Dataset excerpts
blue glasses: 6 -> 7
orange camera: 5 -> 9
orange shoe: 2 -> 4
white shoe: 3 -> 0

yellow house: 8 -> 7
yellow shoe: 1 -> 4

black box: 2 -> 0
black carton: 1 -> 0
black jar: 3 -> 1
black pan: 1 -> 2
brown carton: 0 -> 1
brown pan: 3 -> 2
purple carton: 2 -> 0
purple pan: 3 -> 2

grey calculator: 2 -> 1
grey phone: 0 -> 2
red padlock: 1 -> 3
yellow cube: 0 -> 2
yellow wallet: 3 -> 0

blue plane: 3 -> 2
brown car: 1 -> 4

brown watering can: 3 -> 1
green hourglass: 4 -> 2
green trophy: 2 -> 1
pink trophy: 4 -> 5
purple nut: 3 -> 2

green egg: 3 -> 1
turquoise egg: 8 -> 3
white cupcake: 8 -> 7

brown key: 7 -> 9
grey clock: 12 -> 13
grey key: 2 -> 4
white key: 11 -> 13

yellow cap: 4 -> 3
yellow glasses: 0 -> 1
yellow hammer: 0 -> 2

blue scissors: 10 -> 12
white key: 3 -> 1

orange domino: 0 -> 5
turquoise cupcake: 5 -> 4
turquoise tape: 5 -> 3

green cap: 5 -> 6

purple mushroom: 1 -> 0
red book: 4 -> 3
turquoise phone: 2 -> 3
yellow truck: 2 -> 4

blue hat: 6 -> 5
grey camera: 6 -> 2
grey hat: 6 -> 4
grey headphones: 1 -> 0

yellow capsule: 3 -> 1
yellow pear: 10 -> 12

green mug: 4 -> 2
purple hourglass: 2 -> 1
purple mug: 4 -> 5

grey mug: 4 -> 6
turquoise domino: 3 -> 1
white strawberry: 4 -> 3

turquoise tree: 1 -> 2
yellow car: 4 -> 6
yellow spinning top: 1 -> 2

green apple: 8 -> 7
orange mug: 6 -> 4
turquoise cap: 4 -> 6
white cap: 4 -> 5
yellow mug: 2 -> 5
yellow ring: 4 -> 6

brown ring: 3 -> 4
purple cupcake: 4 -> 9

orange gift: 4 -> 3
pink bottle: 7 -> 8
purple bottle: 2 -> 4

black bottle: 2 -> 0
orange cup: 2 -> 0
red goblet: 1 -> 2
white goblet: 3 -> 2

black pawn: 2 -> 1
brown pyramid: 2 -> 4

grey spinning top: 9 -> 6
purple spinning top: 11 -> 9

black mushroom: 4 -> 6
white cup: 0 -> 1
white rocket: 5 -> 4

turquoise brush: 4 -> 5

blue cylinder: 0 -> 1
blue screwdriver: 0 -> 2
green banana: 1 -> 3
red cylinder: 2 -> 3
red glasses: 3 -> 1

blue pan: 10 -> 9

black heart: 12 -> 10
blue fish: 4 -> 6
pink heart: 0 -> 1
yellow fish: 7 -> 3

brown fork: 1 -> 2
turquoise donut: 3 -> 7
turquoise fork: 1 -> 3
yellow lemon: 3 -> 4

Task directions: Reproduce exactly the section above that begins at the line containing "black carton: 1 -> 0" and ends at the line containing "green hourglass: 4 -> 2", leaving out all other lines.

Exercise answer:
black carton: 1 -> 0
black jar: 3 -> 1
black pan: 1 -> 2
brown carton: 0 -> 1
brown pan: 3 -> 2
purple carton: 2 -> 0
purple pan: 3 -> 2

grey calculator: 2 -> 1
grey phone: 0 -> 2
red padlock: 1 -> 3
yellow cube: 0 -> 2
yellow wallet: 3 -> 0

blue plane: 3 -> 2
brown car: 1 -> 4

brown watering can: 3 -> 1
green hourglass: 4 -> 2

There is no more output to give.